Per-category count data:
>>>

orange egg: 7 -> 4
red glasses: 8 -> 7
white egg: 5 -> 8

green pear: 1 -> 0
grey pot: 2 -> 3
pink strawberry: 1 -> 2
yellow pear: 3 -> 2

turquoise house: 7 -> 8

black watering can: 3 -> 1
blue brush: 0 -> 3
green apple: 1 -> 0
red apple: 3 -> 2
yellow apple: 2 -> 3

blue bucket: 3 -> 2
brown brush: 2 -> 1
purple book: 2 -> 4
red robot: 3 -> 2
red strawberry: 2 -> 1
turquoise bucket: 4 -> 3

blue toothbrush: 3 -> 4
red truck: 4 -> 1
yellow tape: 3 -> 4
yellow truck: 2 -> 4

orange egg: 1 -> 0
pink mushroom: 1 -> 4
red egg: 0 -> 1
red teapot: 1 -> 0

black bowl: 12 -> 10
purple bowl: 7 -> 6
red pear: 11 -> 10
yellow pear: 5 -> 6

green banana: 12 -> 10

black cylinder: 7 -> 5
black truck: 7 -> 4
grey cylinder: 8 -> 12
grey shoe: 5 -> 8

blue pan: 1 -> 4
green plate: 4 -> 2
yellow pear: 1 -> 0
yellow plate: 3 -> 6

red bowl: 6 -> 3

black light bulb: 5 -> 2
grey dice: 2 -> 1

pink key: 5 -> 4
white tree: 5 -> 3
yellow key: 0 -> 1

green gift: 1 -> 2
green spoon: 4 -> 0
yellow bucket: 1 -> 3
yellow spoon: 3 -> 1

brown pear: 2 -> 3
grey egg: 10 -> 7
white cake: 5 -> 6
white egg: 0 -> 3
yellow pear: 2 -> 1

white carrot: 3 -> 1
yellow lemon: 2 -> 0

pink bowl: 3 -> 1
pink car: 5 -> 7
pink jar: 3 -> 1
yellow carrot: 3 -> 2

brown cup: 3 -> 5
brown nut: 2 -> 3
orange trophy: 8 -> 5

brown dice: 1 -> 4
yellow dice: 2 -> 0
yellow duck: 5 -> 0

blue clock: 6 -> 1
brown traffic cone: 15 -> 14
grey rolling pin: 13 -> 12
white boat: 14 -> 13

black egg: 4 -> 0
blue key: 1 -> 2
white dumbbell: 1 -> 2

<<<

Exercise objective:
The lines above from the one containing "yellow plate: 3 -> 6" through the one containing "pink car: 5 -> 7" are to be set down exactly, and no others.

Result for this task:
yellow plate: 3 -> 6

red bowl: 6 -> 3

black light bulb: 5 -> 2
grey dice: 2 -> 1

pink key: 5 -> 4
white tree: 5 -> 3
yellow key: 0 -> 1

green gift: 1 -> 2
green spoon: 4 -> 0
yellow bucket: 1 -> 3
yellow spoon: 3 -> 1

brown pear: 2 -> 3
grey egg: 10 -> 7
white cake: 5 -> 6
white egg: 0 -> 3
yellow pear: 2 -> 1

white carrot: 3 -> 1
yellow lemon: 2 -> 0

pink bowl: 3 -> 1
pink car: 5 -> 7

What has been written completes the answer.